---------- SUPPLIED RECORDS ----------

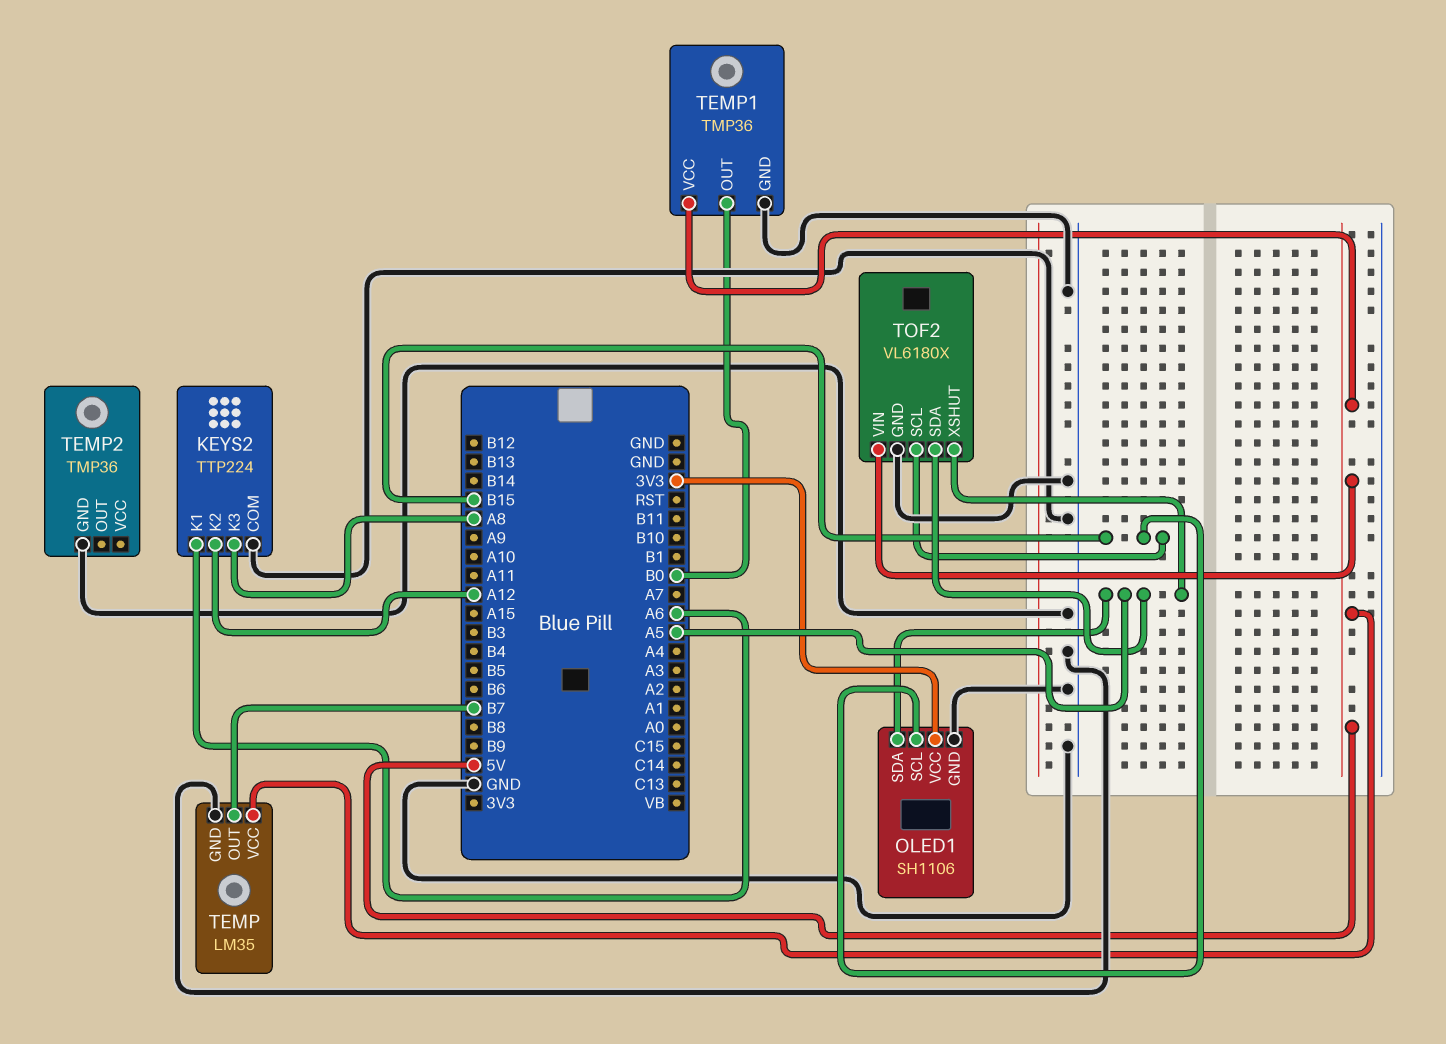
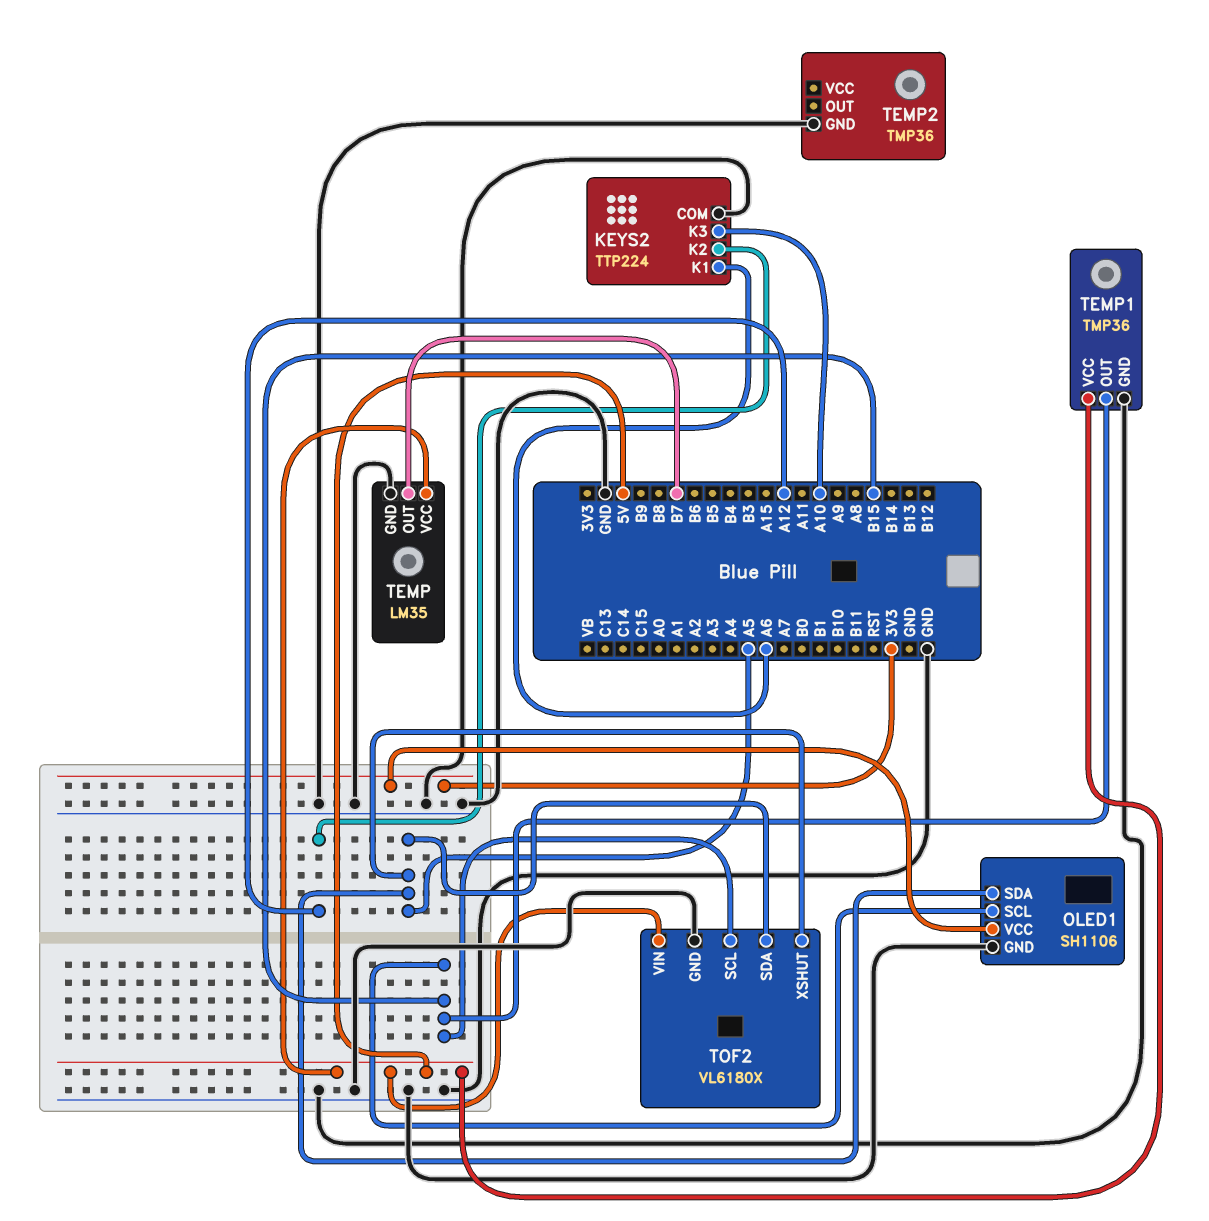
KEYS2 pin K3: A8 -> A10
TEMP1 pin OUT: B0 -> B15

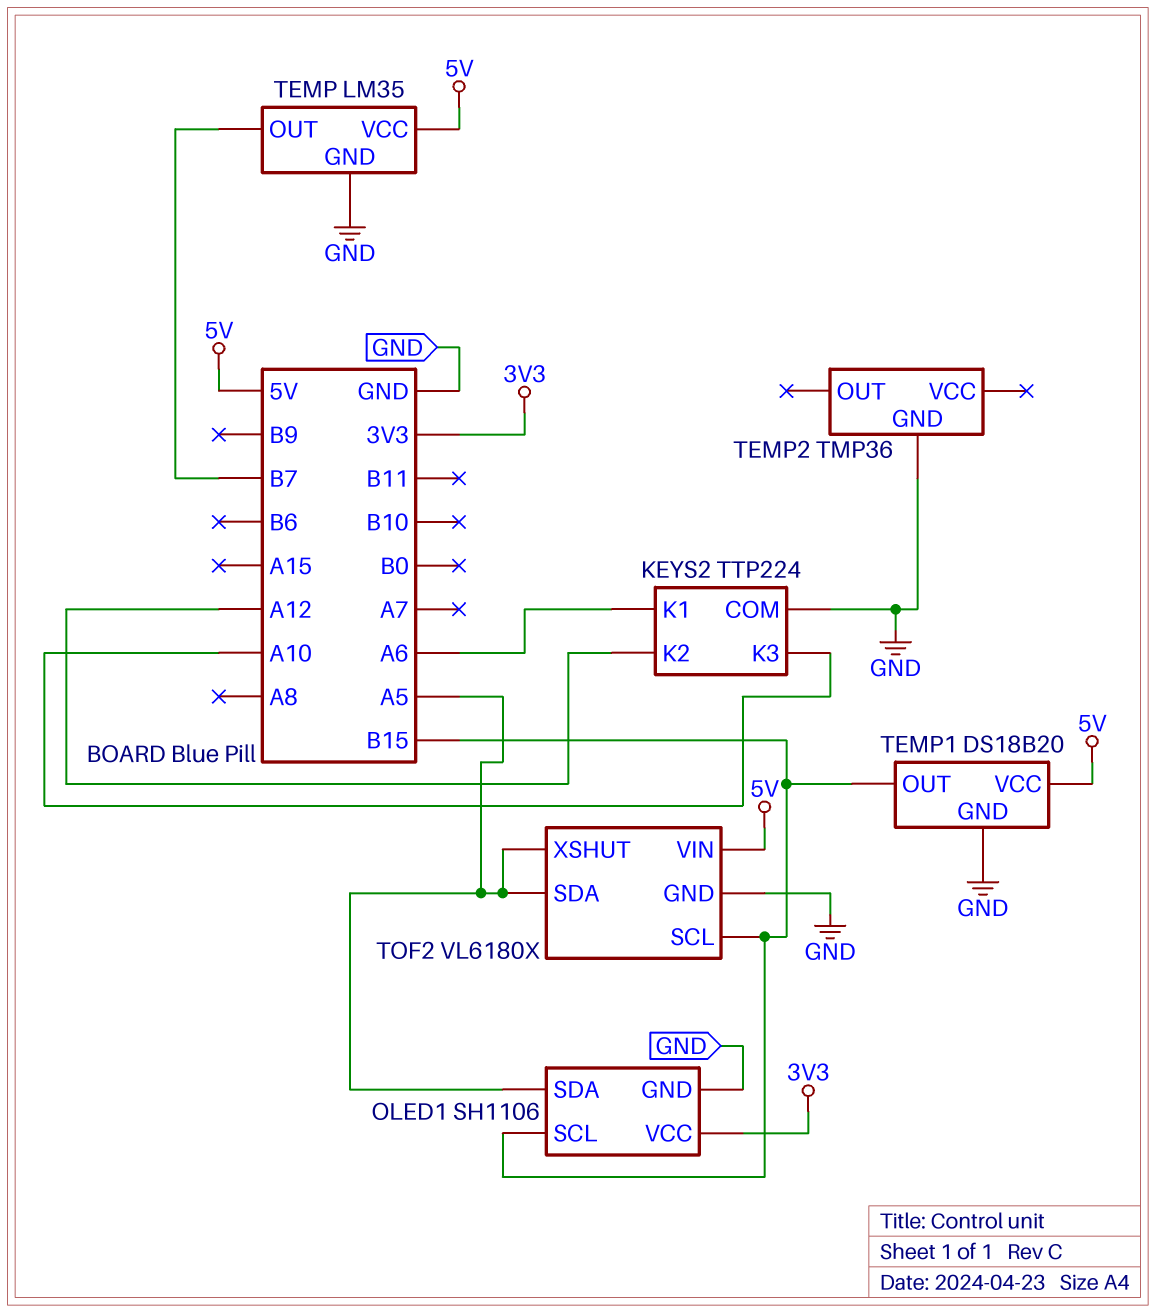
TEMP1: TMP36 -> DS18B20

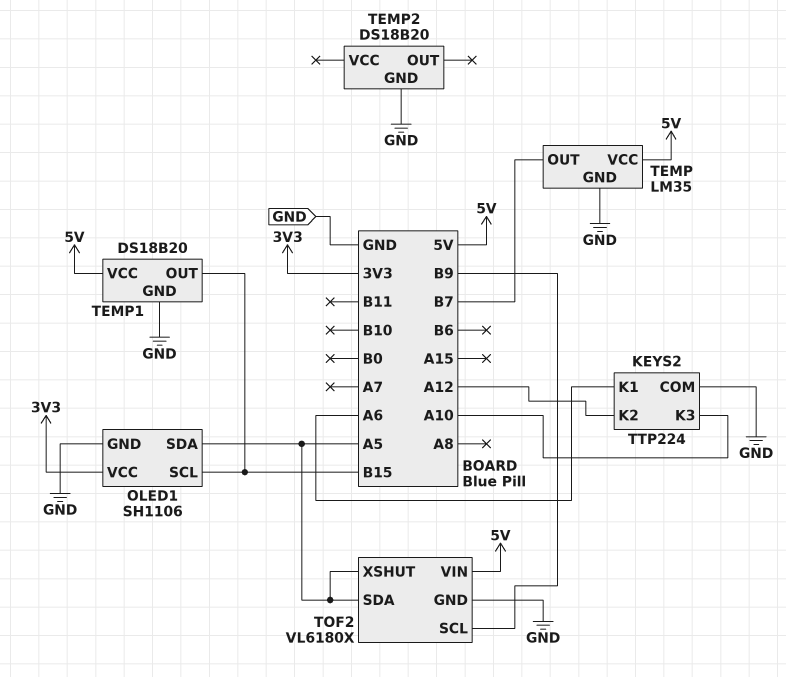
TEMP2: TMP36 -> DS18B20
TOF2 pin SCL: B15 -> B9

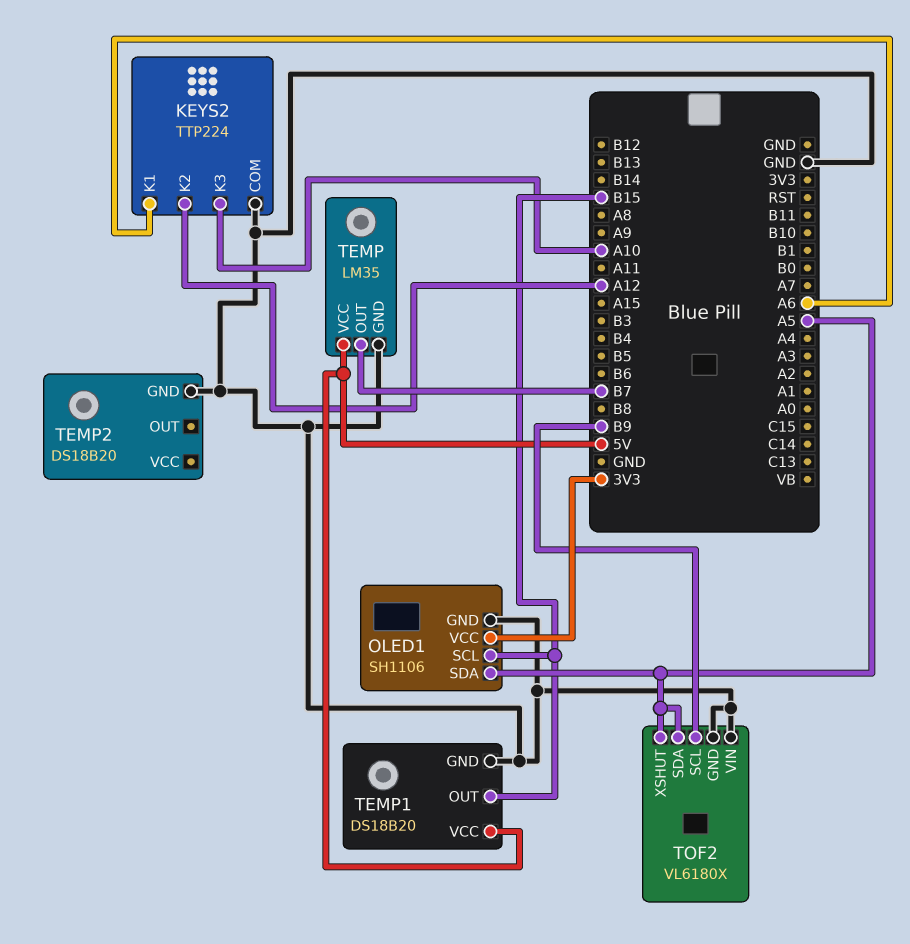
TOF2 pin VIN: 5V -> GND

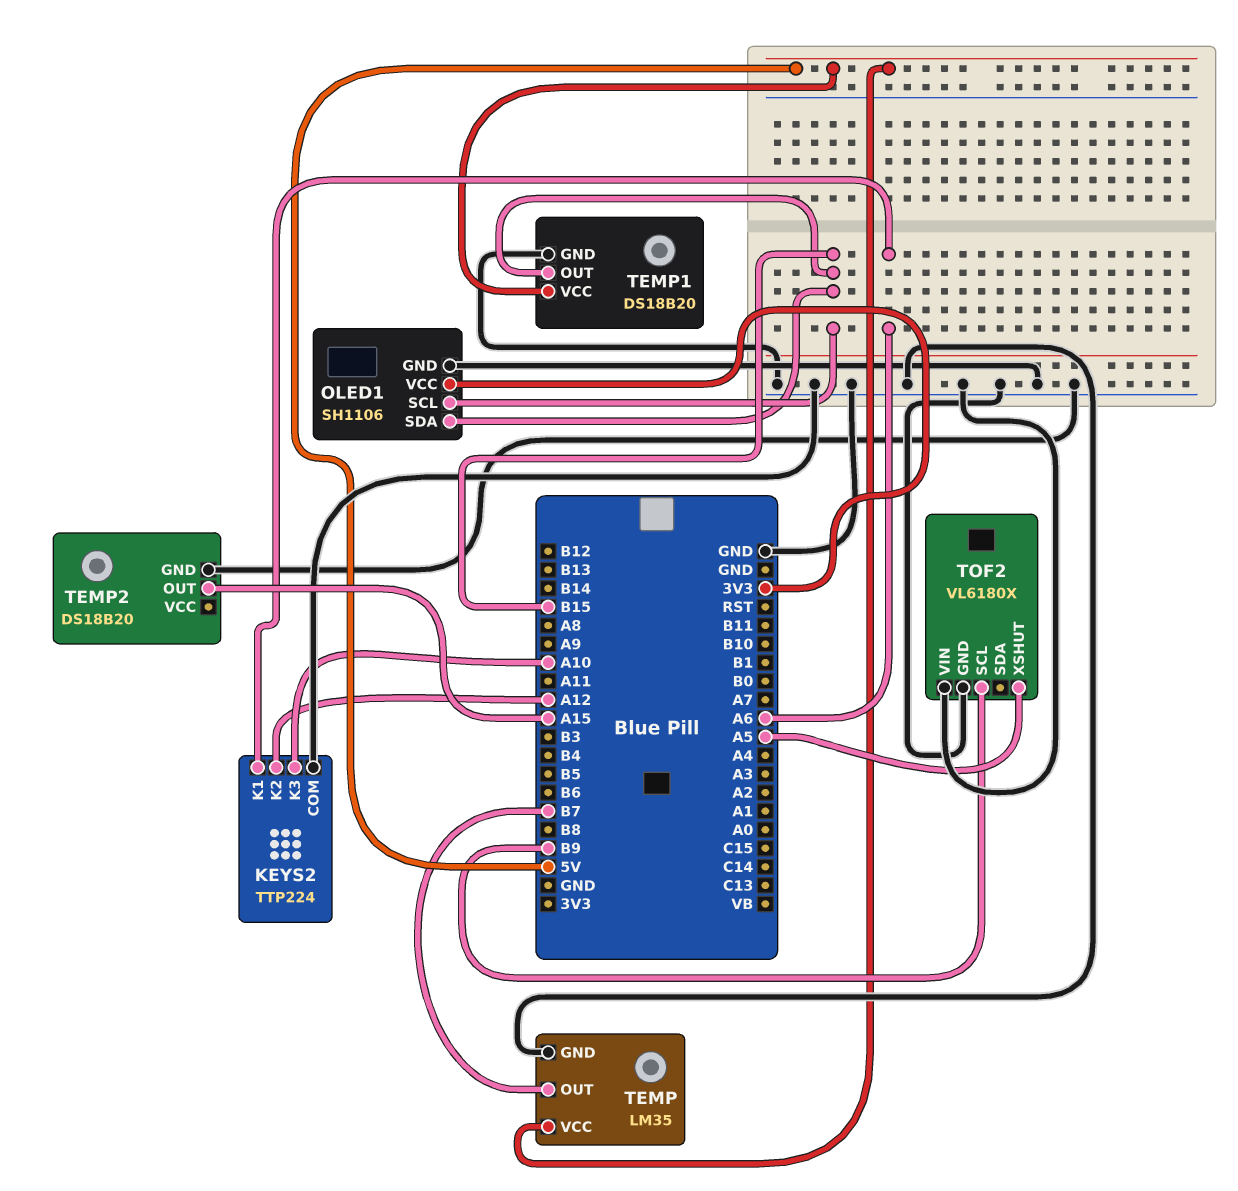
OLED1 pin SDA: A5 -> B15
TEMP2 pin OUT: none -> A15
TOF2 pin SDA: A5 -> none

----------

### PROBLEM TO SOLVE
Once the pictures are set aside, repeat the remaining data word for word.

### ANSWER SECTION
KEYS2 pin K3: A8 -> A10
TEMP1 pin OUT: B0 -> B15

TEMP1: TMP36 -> DS18B20

TEMP2: TMP36 -> DS18B20
TOF2 pin SCL: B15 -> B9

TOF2 pin VIN: 5V -> GND

OLED1 pin SDA: A5 -> B15
TEMP2 pin OUT: none -> A15
TOF2 pin SDA: A5 -> none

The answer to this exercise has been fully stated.